## Provided entries
— Begin —
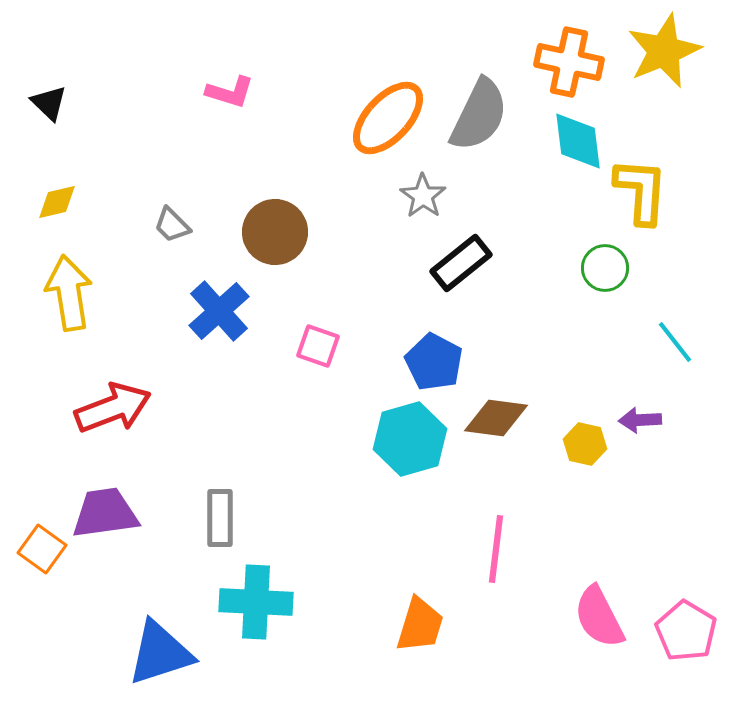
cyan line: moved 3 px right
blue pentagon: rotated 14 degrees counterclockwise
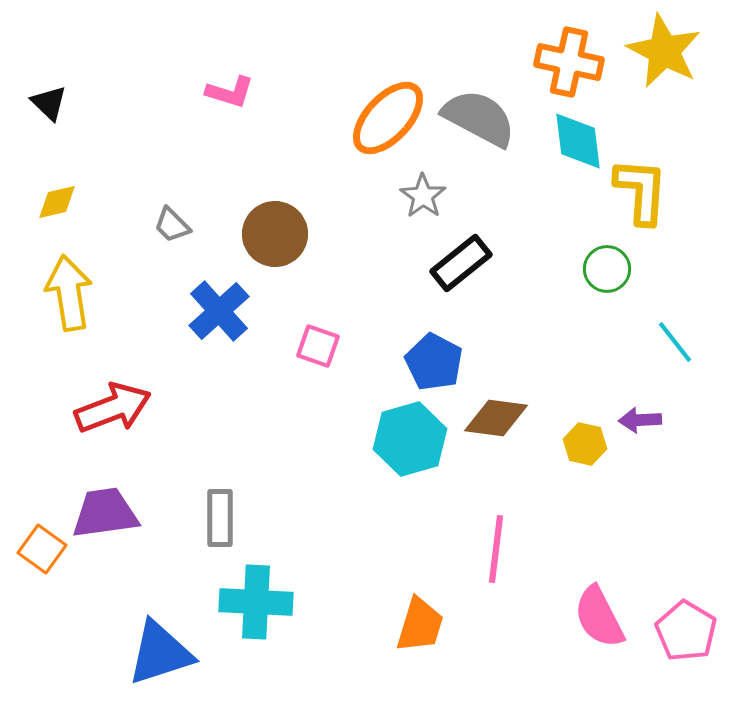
yellow star: rotated 22 degrees counterclockwise
gray semicircle: moved 3 px down; rotated 88 degrees counterclockwise
brown circle: moved 2 px down
green circle: moved 2 px right, 1 px down
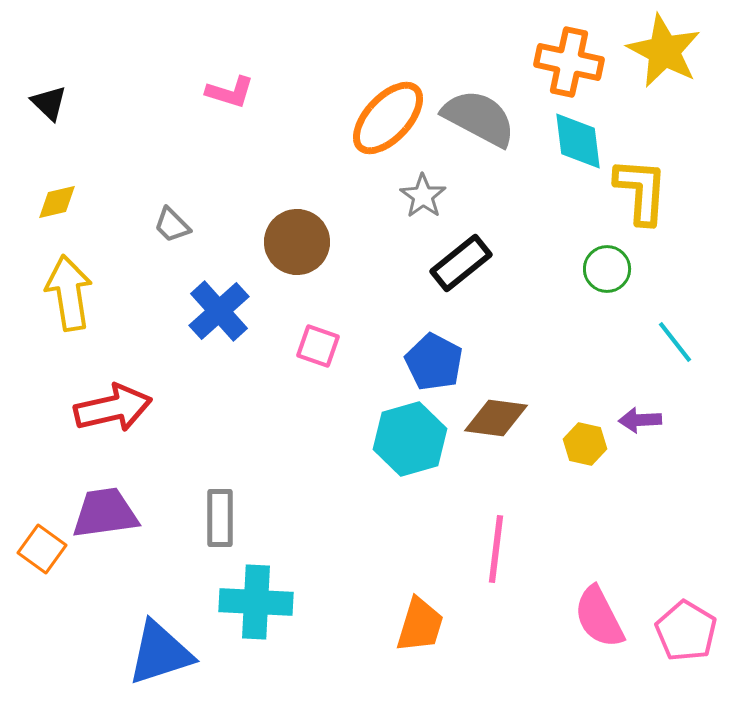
brown circle: moved 22 px right, 8 px down
red arrow: rotated 8 degrees clockwise
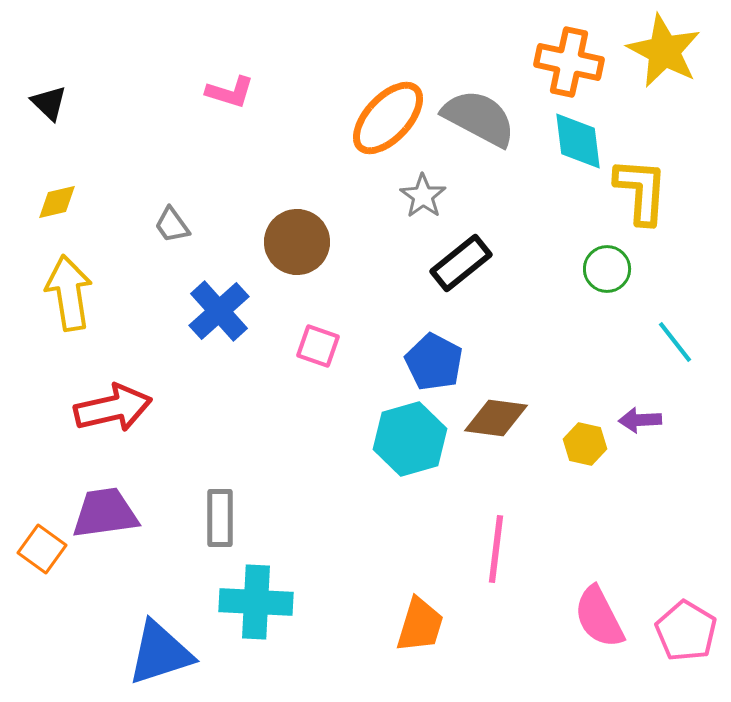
gray trapezoid: rotated 9 degrees clockwise
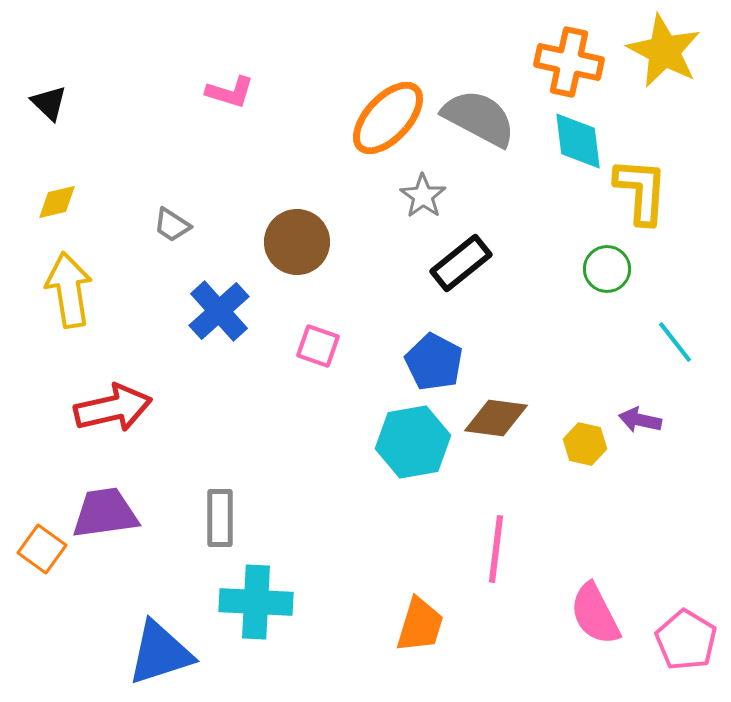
gray trapezoid: rotated 21 degrees counterclockwise
yellow arrow: moved 3 px up
purple arrow: rotated 15 degrees clockwise
cyan hexagon: moved 3 px right, 3 px down; rotated 6 degrees clockwise
pink semicircle: moved 4 px left, 3 px up
pink pentagon: moved 9 px down
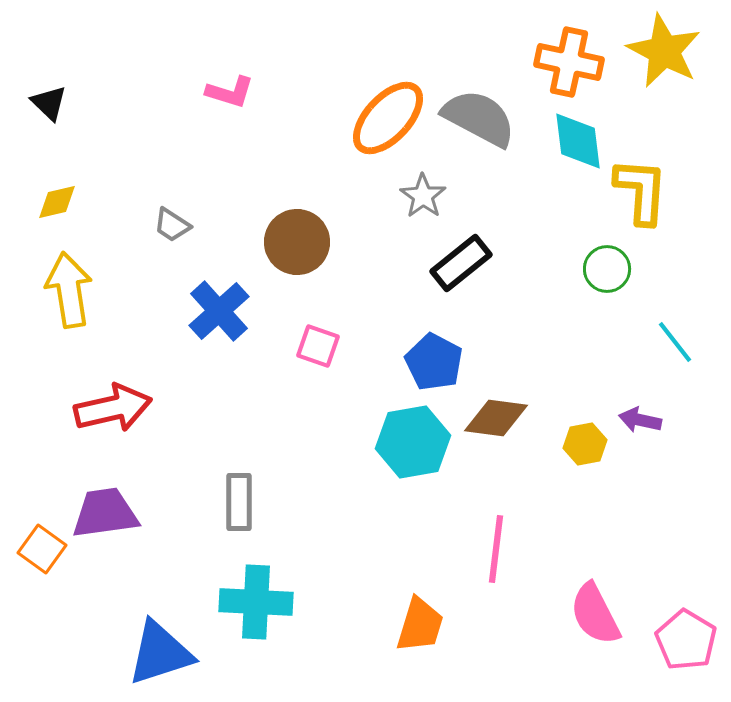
yellow hexagon: rotated 24 degrees counterclockwise
gray rectangle: moved 19 px right, 16 px up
— End —
## Given problem
Copy out every line of the rows, swapping each "counterclockwise" for "anticlockwise" and leaving everything else unchanged. Omit the picture lines.

## Right answer
cyan line: moved 3 px right
blue pentagon: rotated 14 degrees anticlockwise
yellow star: rotated 22 degrees anticlockwise
gray semicircle: moved 3 px down; rotated 88 degrees anticlockwise
brown circle: moved 2 px down
green circle: moved 2 px right, 1 px down
brown circle: moved 22 px right, 8 px down
red arrow: rotated 8 degrees clockwise
gray trapezoid: rotated 9 degrees clockwise
gray trapezoid: rotated 21 degrees anticlockwise
yellow arrow: moved 3 px up
purple arrow: rotated 15 degrees clockwise
cyan hexagon: moved 3 px right, 3 px down; rotated 6 degrees clockwise
pink semicircle: moved 4 px left, 3 px up
pink pentagon: moved 9 px down
yellow hexagon: rotated 24 degrees anticlockwise
gray rectangle: moved 19 px right, 16 px up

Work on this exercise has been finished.